EXERCISE
Using the data below, set down every line from the one containing "black square: moved 15 px left" through the one containing "red line: moved", inclusive and unchanged. Pictures are to be skipped.

(SOURCE DATA begins)

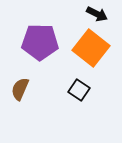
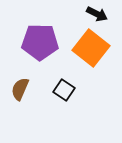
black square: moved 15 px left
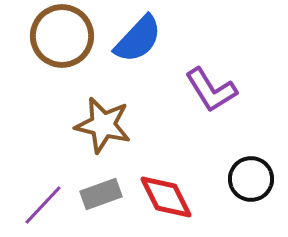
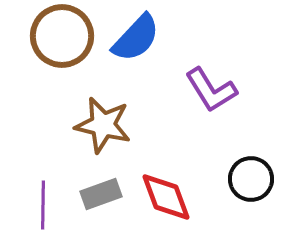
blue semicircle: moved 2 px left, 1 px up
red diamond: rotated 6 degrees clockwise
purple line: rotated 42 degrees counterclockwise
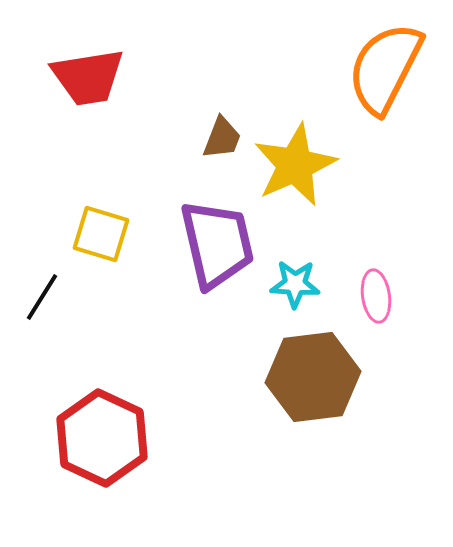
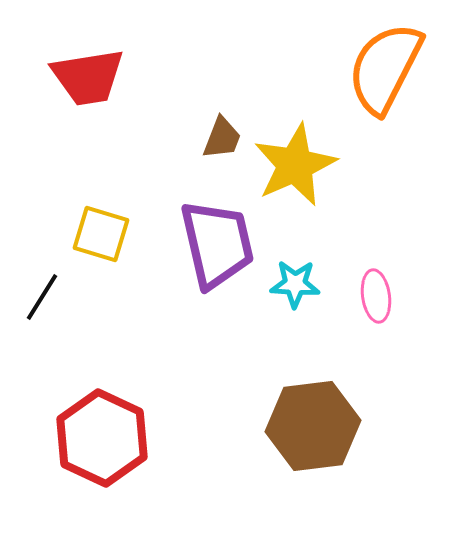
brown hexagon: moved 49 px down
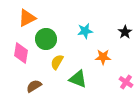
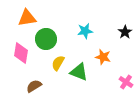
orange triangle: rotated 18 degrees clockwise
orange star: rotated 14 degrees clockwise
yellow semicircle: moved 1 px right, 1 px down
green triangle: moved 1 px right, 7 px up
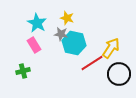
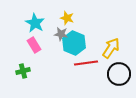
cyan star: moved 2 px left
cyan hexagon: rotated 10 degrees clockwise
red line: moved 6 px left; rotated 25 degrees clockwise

(SOURCE DATA ends)
(SOURCE DATA begins)

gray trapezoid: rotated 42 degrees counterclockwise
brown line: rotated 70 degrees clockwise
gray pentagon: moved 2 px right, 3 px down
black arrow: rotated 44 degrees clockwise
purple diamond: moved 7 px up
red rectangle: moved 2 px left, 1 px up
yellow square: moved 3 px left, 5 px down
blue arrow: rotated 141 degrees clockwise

(SOURCE DATA ends)
(SOURCE DATA begins)

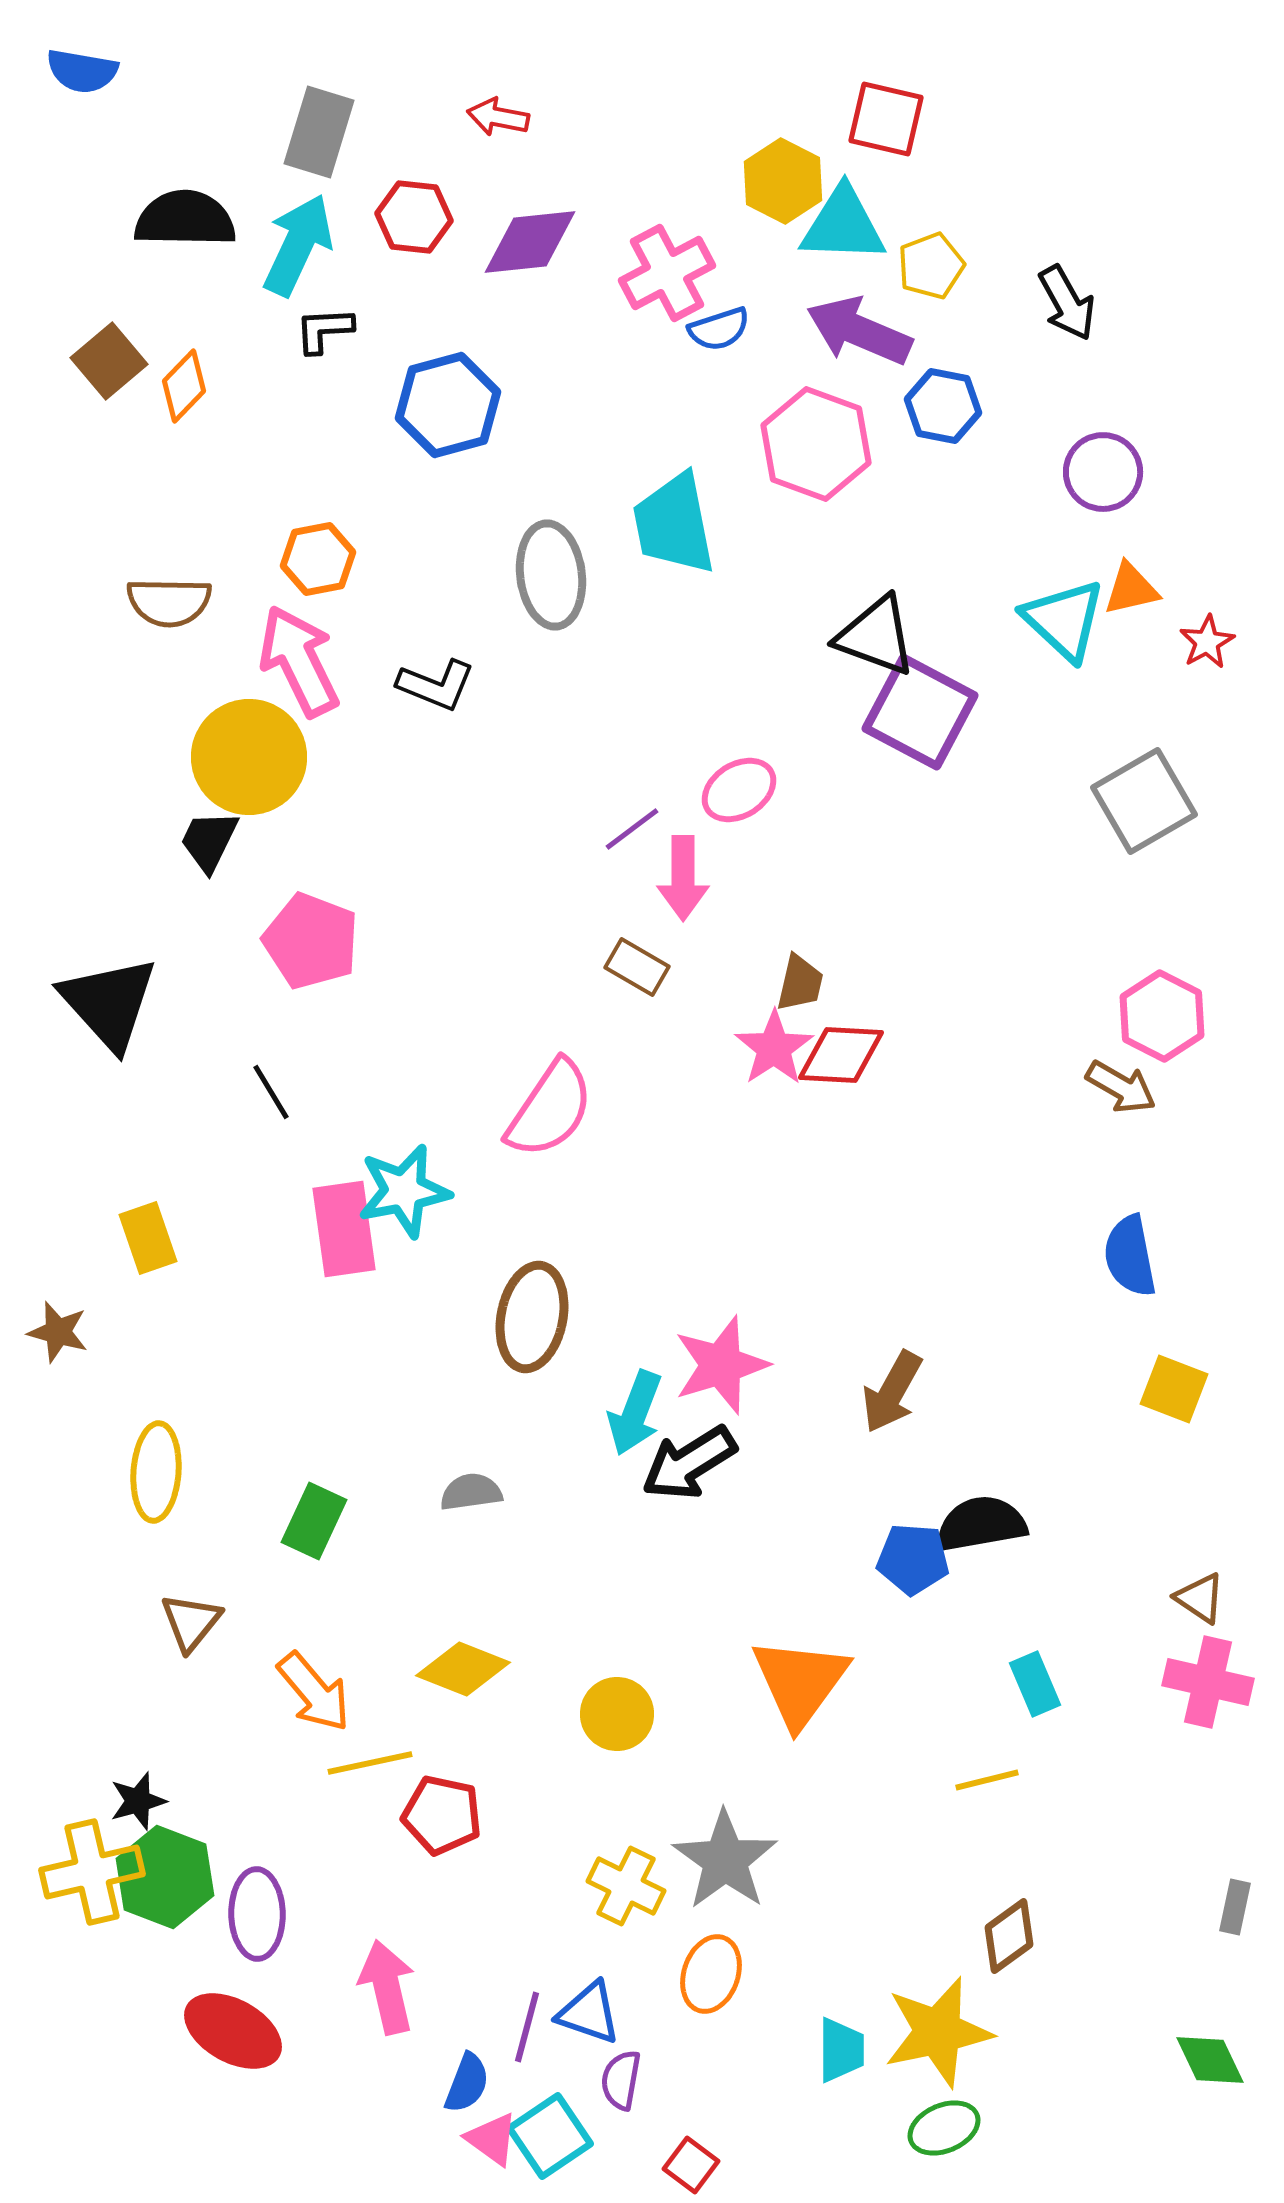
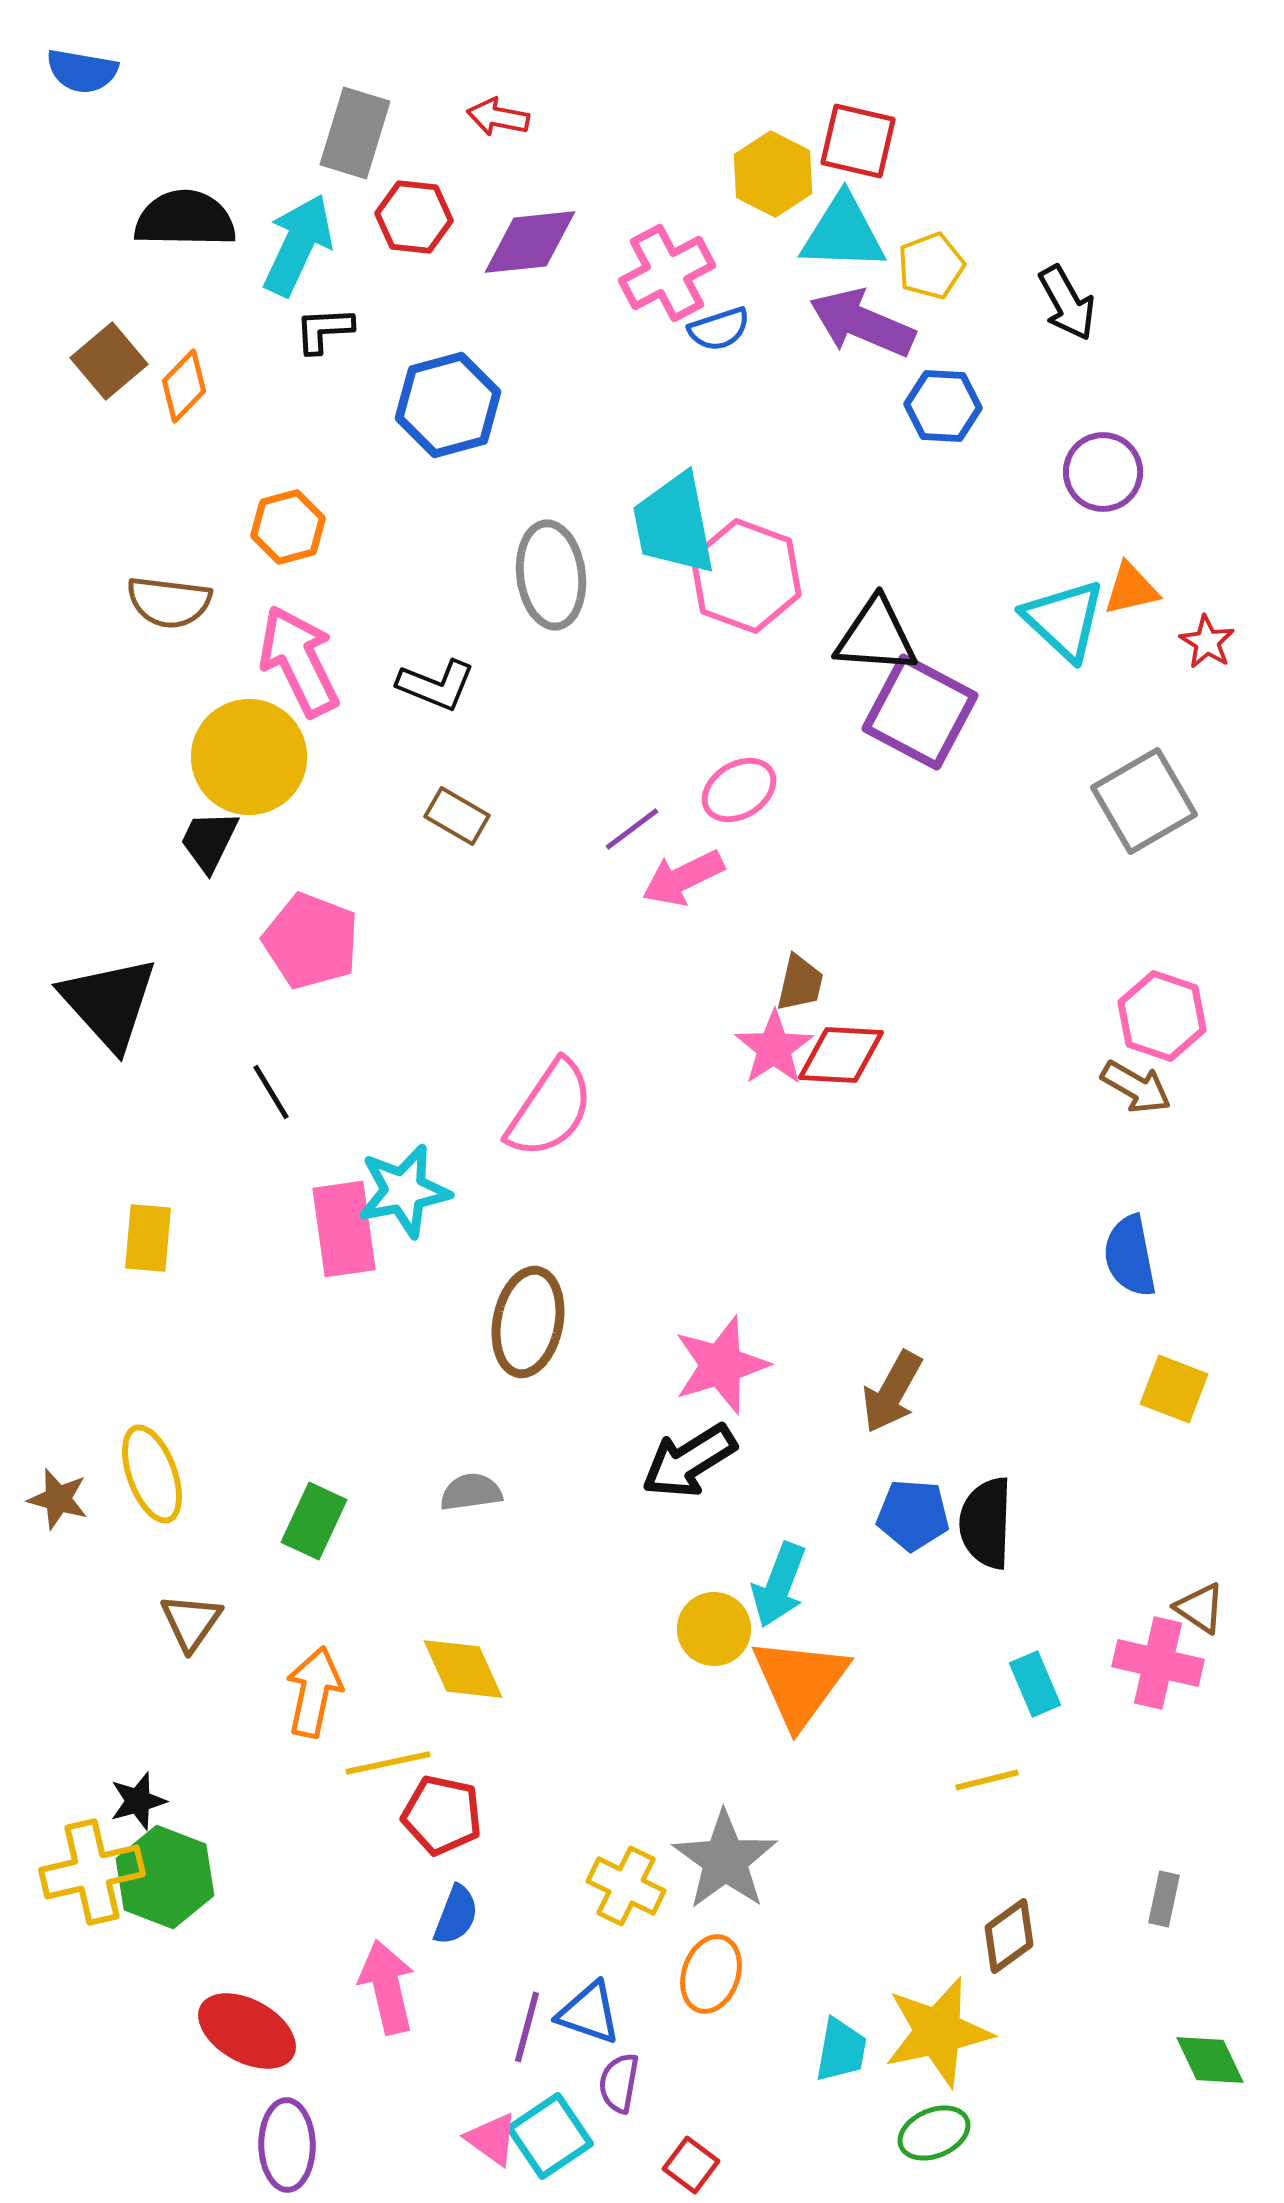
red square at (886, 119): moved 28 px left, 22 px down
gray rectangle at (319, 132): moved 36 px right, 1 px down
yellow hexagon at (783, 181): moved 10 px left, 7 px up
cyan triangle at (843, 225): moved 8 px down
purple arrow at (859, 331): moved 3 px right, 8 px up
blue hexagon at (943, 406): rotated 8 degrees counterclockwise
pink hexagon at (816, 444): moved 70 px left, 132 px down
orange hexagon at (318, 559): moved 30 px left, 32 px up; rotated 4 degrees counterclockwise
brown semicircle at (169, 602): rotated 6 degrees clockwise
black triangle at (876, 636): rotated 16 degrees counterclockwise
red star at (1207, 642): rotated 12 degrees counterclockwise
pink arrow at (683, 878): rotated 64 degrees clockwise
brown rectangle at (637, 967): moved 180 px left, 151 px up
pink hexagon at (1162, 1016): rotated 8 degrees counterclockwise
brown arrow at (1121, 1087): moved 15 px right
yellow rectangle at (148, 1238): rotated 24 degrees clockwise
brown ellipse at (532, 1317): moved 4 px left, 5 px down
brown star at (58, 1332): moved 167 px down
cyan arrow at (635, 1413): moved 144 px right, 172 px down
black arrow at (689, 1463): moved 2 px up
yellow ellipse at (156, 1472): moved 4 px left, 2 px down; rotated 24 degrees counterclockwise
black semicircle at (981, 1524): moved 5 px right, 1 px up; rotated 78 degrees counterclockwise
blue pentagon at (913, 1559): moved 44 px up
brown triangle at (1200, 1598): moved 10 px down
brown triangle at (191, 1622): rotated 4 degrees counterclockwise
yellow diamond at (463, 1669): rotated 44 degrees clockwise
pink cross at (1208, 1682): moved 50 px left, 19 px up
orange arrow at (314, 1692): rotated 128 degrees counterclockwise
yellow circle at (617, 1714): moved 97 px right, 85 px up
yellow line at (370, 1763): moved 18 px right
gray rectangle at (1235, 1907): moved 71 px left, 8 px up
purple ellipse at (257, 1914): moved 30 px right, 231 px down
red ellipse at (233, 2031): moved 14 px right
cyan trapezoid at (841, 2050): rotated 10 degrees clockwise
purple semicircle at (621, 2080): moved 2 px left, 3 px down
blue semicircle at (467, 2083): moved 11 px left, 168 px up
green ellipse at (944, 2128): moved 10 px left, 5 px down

(SOURCE DATA ends)

WRITTEN ANSWER
black square: moved 15 px left
blue semicircle: moved 2 px left, 1 px up
red diamond: rotated 6 degrees clockwise
purple line: rotated 42 degrees counterclockwise
brown hexagon: moved 49 px down
orange triangle: rotated 18 degrees clockwise
orange star: rotated 14 degrees clockwise
yellow semicircle: moved 1 px right, 1 px down
green triangle: moved 1 px right, 7 px up
cyan star: moved 2 px left
cyan hexagon: rotated 10 degrees clockwise
red line: moved 6 px left; rotated 25 degrees clockwise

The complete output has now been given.